Material shown.
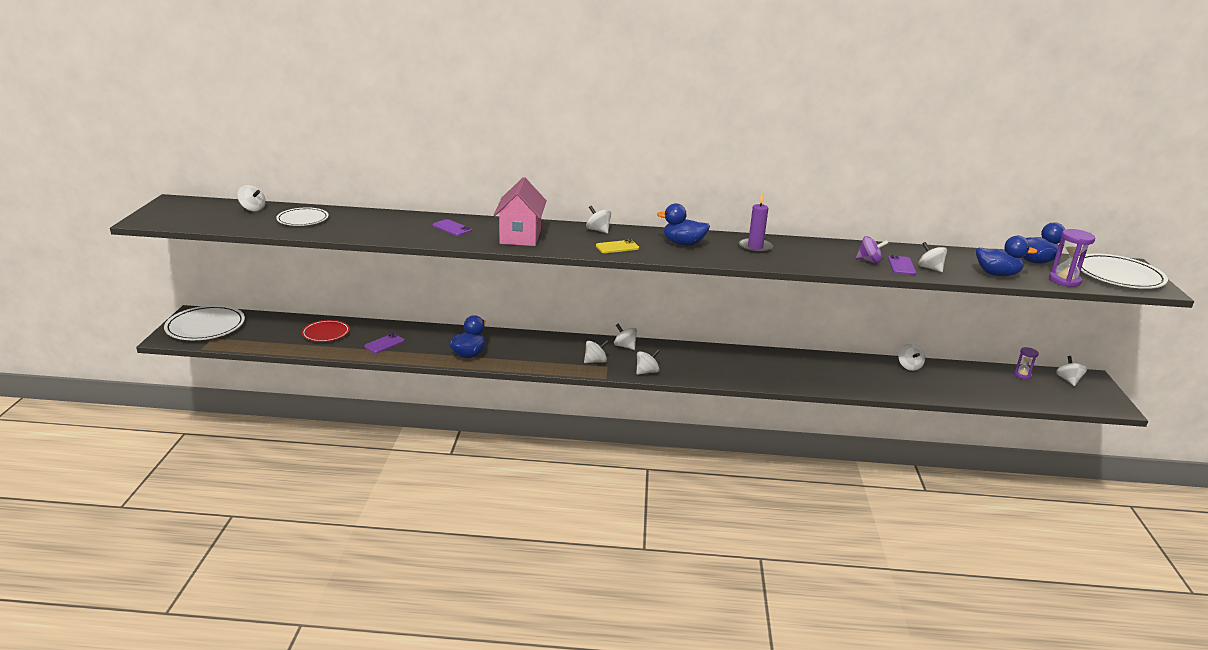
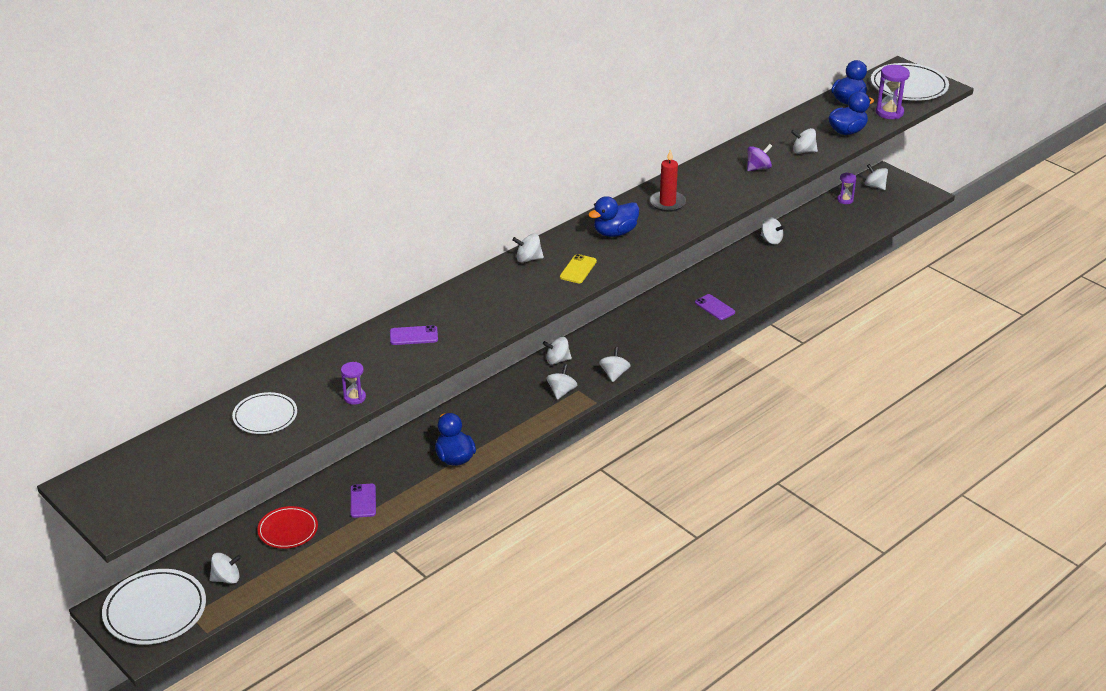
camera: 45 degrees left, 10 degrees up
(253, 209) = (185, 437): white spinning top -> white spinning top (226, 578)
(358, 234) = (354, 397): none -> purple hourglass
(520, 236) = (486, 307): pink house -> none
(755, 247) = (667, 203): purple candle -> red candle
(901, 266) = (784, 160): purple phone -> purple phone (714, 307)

...

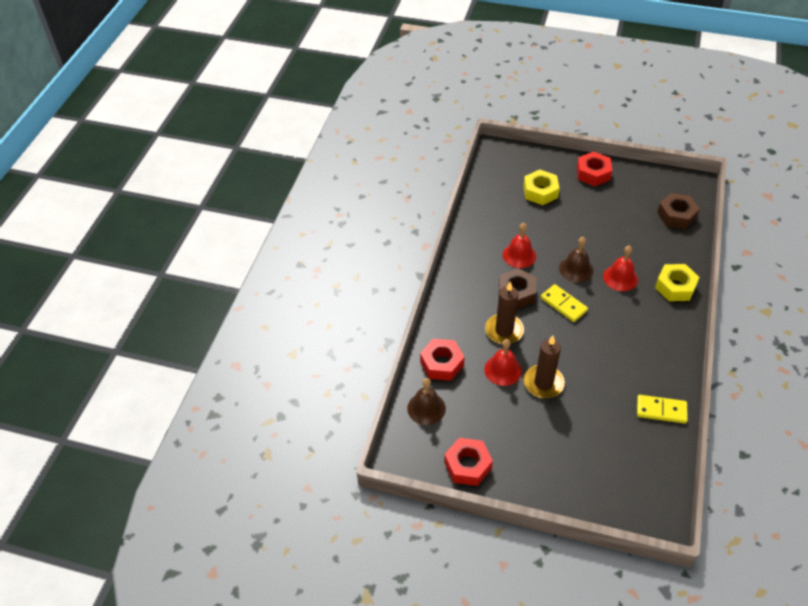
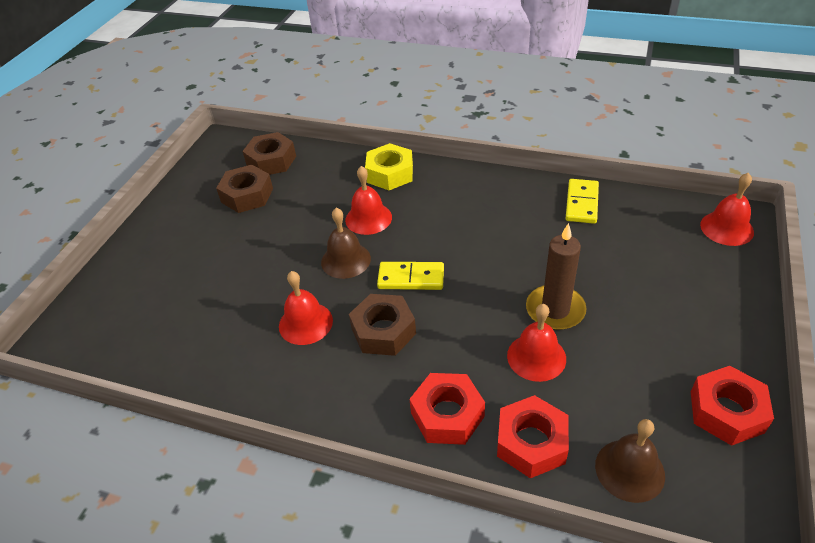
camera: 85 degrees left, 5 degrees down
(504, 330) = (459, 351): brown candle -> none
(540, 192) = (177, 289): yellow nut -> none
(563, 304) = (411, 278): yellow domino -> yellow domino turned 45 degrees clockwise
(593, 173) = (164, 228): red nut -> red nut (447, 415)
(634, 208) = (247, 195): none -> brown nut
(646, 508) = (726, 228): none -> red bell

---

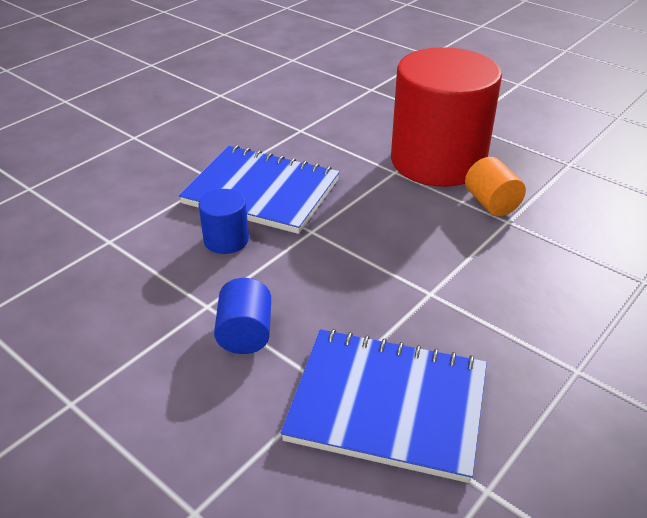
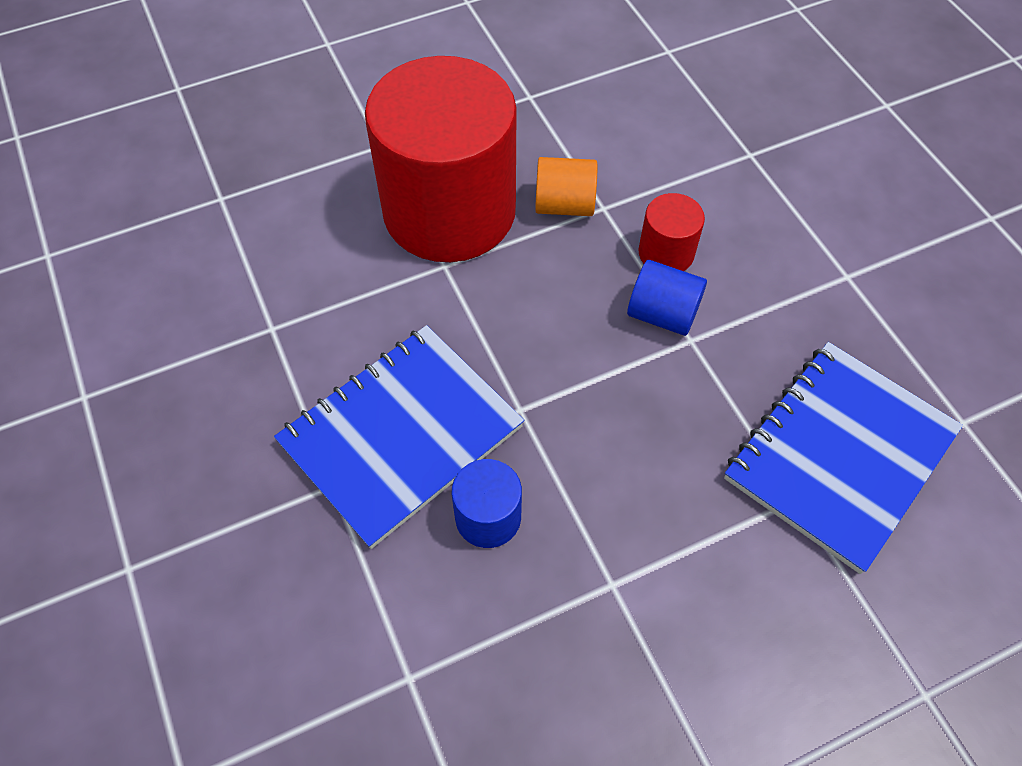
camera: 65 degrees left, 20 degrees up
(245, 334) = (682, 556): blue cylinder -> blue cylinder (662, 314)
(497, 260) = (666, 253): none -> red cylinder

Task directions.
Go through the records above and count every line that includes "purple". Give the number and nothing else.

Response to the exercise.
3